THE PROBLEM
Each record must be returned exactly, apart from the pictures, which stay out.

MATERIAL FOR THIS TASK
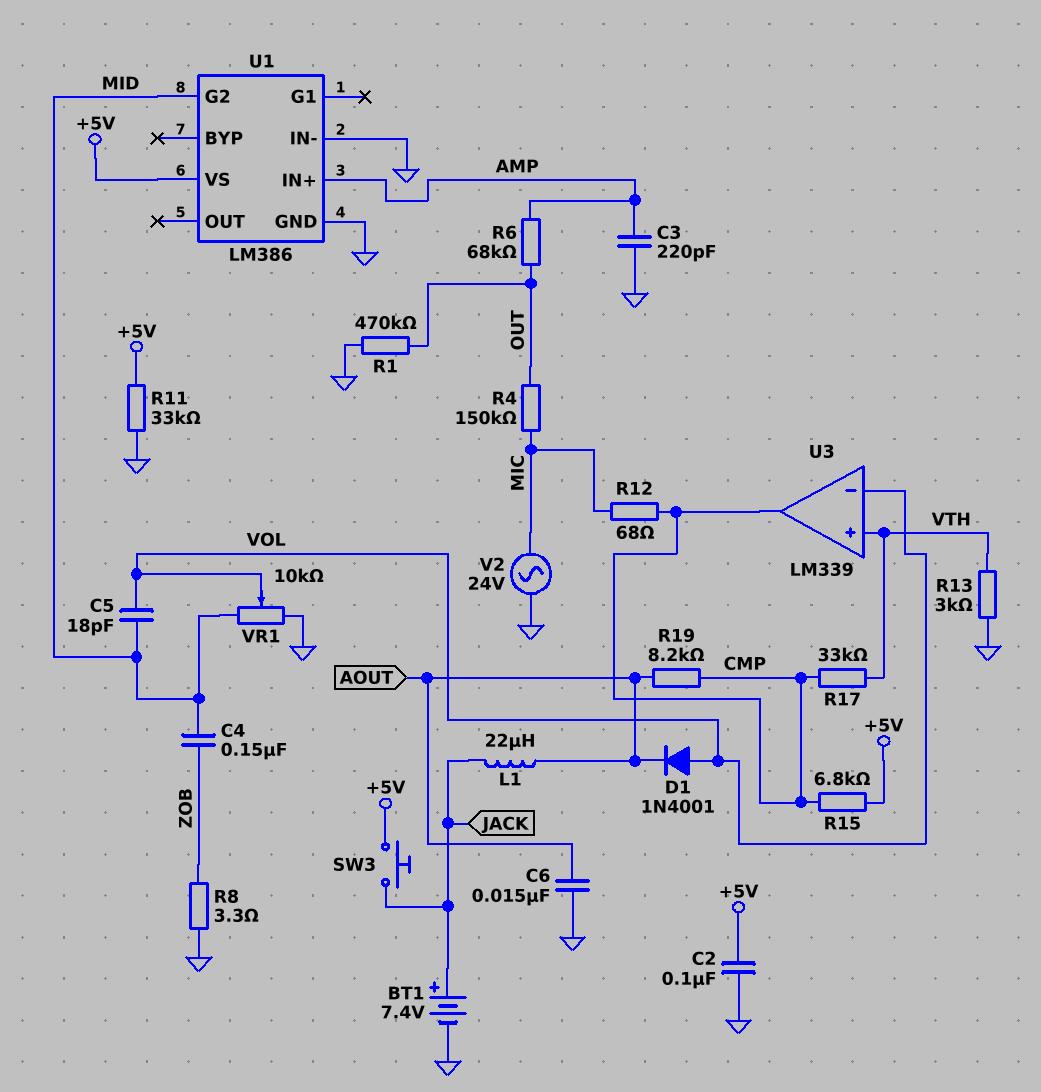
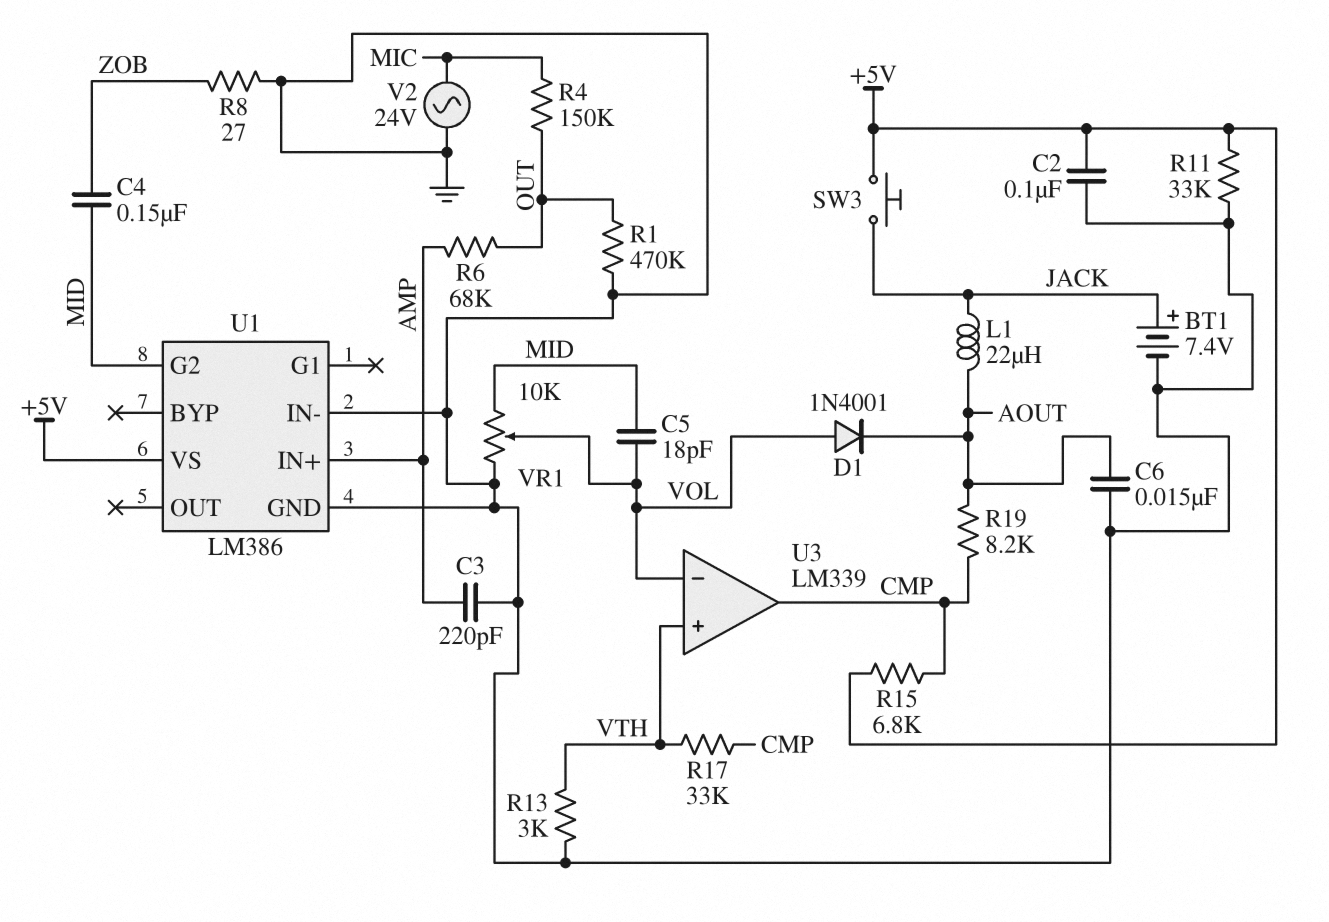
R8: 3.3 (GND, ZOB) -> 27 (GND, ZOB)
R12: 68 (CMP, MIC) -> none

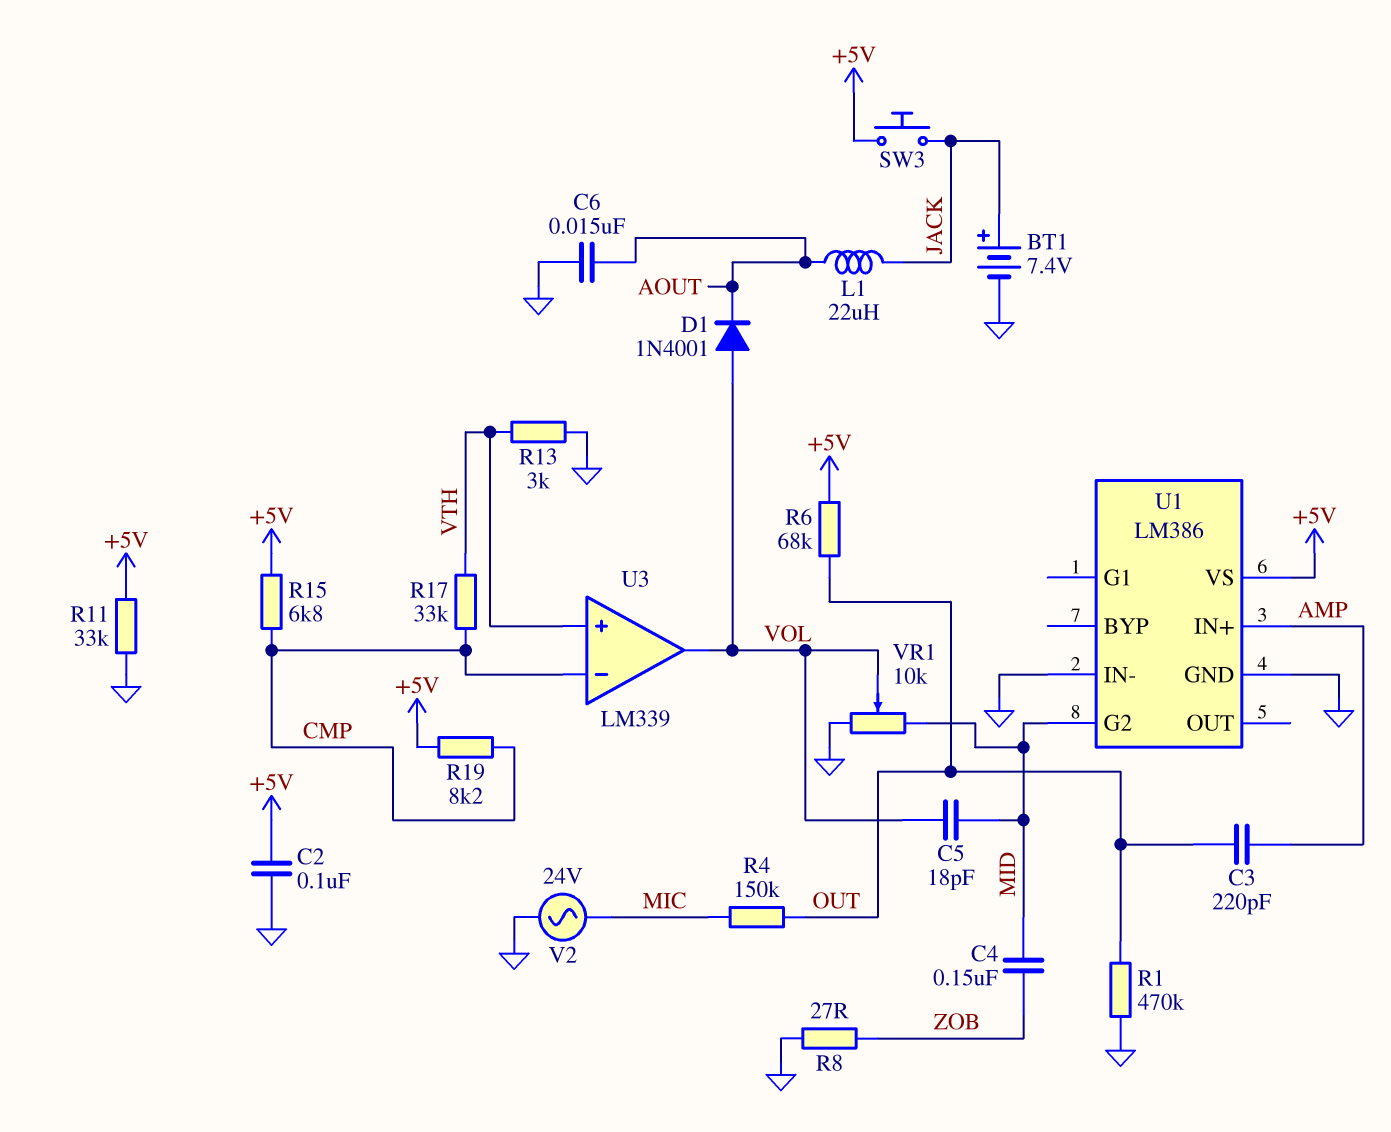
C3: 220pF (AMP, GND) -> 220pF (AMP, OUT)
R6: 68k (AMP, OUT) -> 68k (+5V, OUT)
R19: 8.2k (AOUT, CMP) -> 8.2k (+5V, CMP)
U3 pin in-: VOL -> CMP
U3 pin out: CMP -> VOL

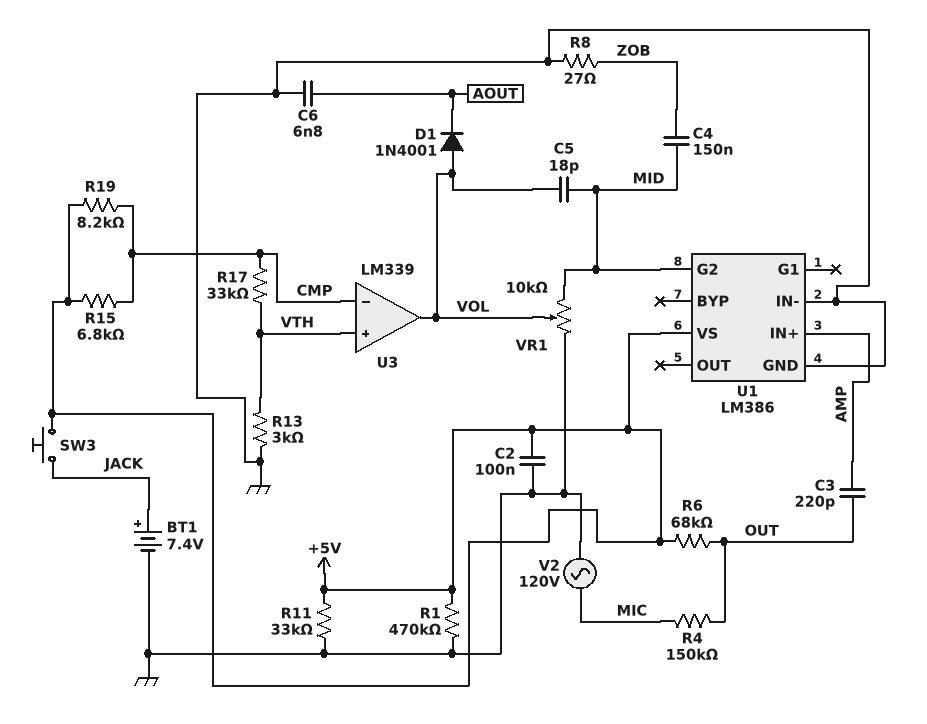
C6: 15nF (AOUT, GND) -> 6.8nF (AOUT, GND)
L1: 22uH (AOUT, JACK) -> none
R1: 470k (GND, OUT) -> 470k (+5V, GND)
V2: AC 24V (GND, MIC) -> AC 120V (GND, MIC)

ANSWER BOX
R8: 3.3 (GND, ZOB) -> 27 (GND, ZOB)
R12: 68 (CMP, MIC) -> none

C3: 220pF (AMP, GND) -> 220pF (AMP, OUT)
R6: 68k (AMP, OUT) -> 68k (+5V, OUT)
R19: 8.2k (AOUT, CMP) -> 8.2k (+5V, CMP)
U3 pin in-: VOL -> CMP
U3 pin out: CMP -> VOL

C6: 15nF (AOUT, GND) -> 6.8nF (AOUT, GND)
L1: 22uH (AOUT, JACK) -> none
R1: 470k (GND, OUT) -> 470k (+5V, GND)
V2: AC 24V (GND, MIC) -> AC 120V (GND, MIC)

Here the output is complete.